(EXERCISE INPUT Opens)

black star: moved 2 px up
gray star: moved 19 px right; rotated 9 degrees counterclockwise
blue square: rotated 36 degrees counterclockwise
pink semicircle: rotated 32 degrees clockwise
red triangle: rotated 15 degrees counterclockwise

(EXERCISE INPUT Closes)

_TASK TO CARRY OUT_:
From the entries, copy out each line containing the word "star".

_RESPONSE TO THE TASK_:
black star: moved 2 px up
gray star: moved 19 px right; rotated 9 degrees counterclockwise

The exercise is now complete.